Scene comparison data

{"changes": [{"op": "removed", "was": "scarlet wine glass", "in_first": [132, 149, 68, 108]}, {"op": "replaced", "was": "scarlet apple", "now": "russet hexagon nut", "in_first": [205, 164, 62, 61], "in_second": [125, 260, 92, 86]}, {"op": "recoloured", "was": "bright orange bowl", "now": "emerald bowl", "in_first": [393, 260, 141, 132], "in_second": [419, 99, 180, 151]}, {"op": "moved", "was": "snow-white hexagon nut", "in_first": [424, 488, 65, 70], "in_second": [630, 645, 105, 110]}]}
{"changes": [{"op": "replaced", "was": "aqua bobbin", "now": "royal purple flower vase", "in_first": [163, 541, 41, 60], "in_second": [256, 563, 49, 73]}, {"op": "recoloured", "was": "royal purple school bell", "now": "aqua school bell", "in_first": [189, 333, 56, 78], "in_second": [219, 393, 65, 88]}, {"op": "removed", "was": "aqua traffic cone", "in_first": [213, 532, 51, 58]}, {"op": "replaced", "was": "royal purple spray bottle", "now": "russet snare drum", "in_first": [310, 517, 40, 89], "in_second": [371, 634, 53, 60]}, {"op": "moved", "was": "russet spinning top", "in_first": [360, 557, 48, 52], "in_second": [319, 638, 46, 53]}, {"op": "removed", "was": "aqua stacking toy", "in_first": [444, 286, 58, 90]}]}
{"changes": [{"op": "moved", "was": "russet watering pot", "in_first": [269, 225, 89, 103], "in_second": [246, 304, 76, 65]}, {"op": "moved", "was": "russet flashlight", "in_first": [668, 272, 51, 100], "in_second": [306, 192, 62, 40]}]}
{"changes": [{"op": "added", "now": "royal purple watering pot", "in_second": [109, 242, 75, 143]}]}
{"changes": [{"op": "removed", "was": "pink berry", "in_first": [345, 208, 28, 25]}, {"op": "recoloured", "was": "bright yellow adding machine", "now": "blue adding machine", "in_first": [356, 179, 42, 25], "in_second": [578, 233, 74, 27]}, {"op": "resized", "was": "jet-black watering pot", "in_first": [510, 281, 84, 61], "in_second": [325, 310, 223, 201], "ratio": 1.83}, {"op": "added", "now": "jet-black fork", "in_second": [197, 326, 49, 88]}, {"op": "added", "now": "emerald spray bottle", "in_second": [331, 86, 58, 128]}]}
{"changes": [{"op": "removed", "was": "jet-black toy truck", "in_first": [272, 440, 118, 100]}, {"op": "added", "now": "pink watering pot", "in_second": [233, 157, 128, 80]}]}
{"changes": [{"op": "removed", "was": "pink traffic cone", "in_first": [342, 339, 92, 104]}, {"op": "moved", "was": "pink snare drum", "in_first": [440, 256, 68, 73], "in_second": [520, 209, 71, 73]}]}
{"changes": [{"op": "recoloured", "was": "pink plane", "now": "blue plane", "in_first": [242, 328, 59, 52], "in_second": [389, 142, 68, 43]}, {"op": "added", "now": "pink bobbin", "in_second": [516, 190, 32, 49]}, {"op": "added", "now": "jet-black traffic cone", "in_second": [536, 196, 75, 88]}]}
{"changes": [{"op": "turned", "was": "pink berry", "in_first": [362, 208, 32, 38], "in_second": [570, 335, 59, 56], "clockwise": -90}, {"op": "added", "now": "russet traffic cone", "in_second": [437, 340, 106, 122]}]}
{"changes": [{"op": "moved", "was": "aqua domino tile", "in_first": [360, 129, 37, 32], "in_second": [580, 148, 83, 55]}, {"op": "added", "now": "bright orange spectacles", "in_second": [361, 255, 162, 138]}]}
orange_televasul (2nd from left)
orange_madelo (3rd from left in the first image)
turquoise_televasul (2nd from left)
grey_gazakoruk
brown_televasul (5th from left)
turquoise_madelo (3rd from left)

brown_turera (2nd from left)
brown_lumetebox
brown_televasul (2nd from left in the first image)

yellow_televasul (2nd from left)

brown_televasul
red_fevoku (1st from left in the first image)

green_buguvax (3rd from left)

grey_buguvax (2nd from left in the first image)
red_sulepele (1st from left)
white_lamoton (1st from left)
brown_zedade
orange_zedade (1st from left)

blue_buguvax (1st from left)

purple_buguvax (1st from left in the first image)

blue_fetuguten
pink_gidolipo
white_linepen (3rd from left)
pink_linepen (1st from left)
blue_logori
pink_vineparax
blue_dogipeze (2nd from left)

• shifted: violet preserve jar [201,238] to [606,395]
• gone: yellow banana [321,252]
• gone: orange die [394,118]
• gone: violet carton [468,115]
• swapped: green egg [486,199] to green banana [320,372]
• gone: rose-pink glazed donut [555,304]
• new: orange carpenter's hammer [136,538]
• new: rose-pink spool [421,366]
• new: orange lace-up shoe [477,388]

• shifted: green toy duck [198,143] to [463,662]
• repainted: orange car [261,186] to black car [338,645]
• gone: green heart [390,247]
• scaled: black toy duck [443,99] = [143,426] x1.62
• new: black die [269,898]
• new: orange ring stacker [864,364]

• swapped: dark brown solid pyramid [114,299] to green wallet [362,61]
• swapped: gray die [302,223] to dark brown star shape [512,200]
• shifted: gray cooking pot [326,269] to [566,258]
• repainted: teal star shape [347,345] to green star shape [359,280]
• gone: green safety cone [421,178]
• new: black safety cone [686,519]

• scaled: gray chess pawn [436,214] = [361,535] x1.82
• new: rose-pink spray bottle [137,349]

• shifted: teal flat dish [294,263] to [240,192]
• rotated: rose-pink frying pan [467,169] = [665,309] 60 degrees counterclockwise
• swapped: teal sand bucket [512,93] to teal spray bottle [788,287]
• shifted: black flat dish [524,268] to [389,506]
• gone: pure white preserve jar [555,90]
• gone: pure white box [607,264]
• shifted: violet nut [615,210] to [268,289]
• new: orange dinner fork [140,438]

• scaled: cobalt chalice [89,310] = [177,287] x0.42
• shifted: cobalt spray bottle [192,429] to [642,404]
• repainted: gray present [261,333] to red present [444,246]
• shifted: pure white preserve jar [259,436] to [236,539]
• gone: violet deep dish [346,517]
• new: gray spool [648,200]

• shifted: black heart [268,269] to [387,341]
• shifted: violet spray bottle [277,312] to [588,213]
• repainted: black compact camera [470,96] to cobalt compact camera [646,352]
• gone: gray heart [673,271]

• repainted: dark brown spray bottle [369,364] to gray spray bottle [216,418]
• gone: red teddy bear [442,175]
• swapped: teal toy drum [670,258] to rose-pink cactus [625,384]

## WORK ITEM
Reading through the preceding records, tally each line that holds the word "banana" and give the tally by itself.

## RESPONSE AREA
2